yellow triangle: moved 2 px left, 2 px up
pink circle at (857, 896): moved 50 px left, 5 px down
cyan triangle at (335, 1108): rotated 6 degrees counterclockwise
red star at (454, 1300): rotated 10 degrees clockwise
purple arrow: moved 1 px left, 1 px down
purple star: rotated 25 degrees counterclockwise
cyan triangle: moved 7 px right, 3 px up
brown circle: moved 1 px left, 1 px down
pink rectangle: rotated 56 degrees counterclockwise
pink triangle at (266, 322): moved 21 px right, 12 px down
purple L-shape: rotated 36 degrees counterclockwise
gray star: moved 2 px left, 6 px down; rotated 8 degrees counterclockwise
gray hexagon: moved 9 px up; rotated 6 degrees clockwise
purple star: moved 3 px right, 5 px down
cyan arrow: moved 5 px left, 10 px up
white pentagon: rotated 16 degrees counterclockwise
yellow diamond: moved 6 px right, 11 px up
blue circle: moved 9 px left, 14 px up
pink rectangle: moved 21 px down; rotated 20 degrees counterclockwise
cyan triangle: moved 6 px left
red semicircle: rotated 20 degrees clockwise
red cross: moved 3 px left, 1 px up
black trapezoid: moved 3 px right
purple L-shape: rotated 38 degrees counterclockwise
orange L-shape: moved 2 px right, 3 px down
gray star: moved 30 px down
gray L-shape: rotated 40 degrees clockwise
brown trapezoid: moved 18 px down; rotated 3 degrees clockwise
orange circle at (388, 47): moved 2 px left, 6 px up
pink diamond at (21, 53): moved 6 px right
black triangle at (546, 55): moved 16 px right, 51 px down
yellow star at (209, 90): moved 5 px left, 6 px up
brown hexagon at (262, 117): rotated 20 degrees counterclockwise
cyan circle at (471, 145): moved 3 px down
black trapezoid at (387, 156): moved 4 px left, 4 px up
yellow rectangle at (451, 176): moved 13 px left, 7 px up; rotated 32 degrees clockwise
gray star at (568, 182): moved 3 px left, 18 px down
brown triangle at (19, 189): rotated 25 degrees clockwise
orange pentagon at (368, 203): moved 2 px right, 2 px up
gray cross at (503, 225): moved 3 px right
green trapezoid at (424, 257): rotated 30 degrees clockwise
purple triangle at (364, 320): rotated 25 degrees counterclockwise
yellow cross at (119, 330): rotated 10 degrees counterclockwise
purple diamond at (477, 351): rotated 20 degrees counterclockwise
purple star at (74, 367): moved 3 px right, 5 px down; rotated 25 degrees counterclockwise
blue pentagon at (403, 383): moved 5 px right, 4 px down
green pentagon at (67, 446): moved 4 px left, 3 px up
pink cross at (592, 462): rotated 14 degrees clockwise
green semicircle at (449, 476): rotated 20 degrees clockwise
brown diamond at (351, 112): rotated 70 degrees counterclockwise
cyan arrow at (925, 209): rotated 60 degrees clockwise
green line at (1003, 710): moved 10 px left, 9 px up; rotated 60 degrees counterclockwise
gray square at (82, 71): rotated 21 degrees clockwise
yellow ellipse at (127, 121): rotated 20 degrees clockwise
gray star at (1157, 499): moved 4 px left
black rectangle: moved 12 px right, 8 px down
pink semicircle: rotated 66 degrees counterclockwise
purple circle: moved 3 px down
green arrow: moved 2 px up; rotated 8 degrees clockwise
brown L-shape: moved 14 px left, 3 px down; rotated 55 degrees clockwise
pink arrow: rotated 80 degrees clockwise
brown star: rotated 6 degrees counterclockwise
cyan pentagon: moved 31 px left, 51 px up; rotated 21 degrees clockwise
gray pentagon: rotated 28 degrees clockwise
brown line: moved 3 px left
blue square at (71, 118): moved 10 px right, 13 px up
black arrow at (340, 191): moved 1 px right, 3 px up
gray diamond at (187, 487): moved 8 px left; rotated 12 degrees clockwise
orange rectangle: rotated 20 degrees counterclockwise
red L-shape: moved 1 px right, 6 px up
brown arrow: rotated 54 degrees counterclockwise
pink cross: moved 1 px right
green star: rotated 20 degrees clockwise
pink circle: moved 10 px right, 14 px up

========================================

The task:
Write out the records again, unchanged, from their first line through the line that contains "black trapezoid at", with both ends included.

Full output:
yellow triangle: moved 2 px left, 2 px up
pink circle at (857, 896): moved 50 px left, 5 px down
cyan triangle at (335, 1108): rotated 6 degrees counterclockwise
red star at (454, 1300): rotated 10 degrees clockwise
purple arrow: moved 1 px left, 1 px down
purple star: rotated 25 degrees counterclockwise
cyan triangle: moved 7 px right, 3 px up
brown circle: moved 1 px left, 1 px down
pink rectangle: rotated 56 degrees counterclockwise
pink triangle at (266, 322): moved 21 px right, 12 px down
purple L-shape: rotated 36 degrees counterclockwise
gray star: moved 2 px left, 6 px down; rotated 8 degrees counterclockwise
gray hexagon: moved 9 px up; rotated 6 degrees clockwise
purple star: moved 3 px right, 5 px down
cyan arrow: moved 5 px left, 10 px up
white pentagon: rotated 16 degrees counterclockwise
yellow diamond: moved 6 px right, 11 px up
blue circle: moved 9 px left, 14 px up
pink rectangle: moved 21 px down; rotated 20 degrees counterclockwise
cyan triangle: moved 6 px left
red semicircle: rotated 20 degrees clockwise
red cross: moved 3 px left, 1 px up
black trapezoid: moved 3 px right
purple L-shape: rotated 38 degrees counterclockwise
orange L-shape: moved 2 px right, 3 px down
gray star: moved 30 px down
gray L-shape: rotated 40 degrees clockwise
brown trapezoid: moved 18 px down; rotated 3 degrees clockwise
orange circle at (388, 47): moved 2 px left, 6 px up
pink diamond at (21, 53): moved 6 px right
black triangle at (546, 55): moved 16 px right, 51 px down
yellow star at (209, 90): moved 5 px left, 6 px up
brown hexagon at (262, 117): rotated 20 degrees counterclockwise
cyan circle at (471, 145): moved 3 px down
black trapezoid at (387, 156): moved 4 px left, 4 px up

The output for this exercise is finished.